== Stated problem ==
List every line of the data below that contains the word "gray". Matching is case-sensitive.

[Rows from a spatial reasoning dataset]
#####

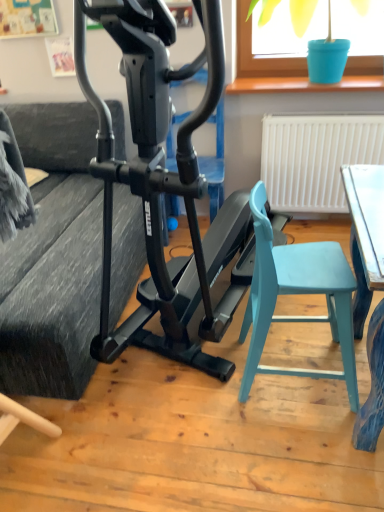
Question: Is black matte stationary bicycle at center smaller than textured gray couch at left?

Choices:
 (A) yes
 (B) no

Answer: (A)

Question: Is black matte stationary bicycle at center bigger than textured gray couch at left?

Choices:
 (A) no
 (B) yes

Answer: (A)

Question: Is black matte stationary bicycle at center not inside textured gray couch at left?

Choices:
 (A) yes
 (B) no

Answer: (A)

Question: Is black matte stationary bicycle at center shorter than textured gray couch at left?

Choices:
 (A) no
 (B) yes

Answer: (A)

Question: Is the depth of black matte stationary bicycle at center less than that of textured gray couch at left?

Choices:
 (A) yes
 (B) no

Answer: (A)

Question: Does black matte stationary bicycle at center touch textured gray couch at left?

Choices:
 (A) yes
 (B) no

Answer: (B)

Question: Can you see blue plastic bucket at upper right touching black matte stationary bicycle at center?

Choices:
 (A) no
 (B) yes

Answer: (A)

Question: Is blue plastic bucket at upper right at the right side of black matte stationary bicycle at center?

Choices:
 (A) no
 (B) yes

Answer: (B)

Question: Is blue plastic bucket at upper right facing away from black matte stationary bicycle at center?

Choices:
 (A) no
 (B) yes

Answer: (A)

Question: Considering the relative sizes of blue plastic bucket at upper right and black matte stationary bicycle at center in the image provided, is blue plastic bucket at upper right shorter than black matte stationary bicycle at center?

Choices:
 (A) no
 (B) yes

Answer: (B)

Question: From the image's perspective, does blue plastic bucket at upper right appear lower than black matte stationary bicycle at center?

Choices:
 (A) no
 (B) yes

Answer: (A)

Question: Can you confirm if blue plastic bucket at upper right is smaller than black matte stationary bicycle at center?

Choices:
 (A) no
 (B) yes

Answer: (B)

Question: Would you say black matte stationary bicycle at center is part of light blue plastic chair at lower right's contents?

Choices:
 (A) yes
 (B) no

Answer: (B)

#####

== Task result ==
Question: Is black matte stationary bicycle at center smaller than textured gray couch at left?
Question: Is black matte stationary bicycle at center bigger than textured gray couch at left?
Question: Is black matte stationary bicycle at center not inside textured gray couch at left?
Question: Is black matte stationary bicycle at center shorter than textured gray couch at left?
Question: Is the depth of black matte stationary bicycle at center less than that of textured gray couch at left?
Question: Does black matte stationary bicycle at center touch textured gray couch at left?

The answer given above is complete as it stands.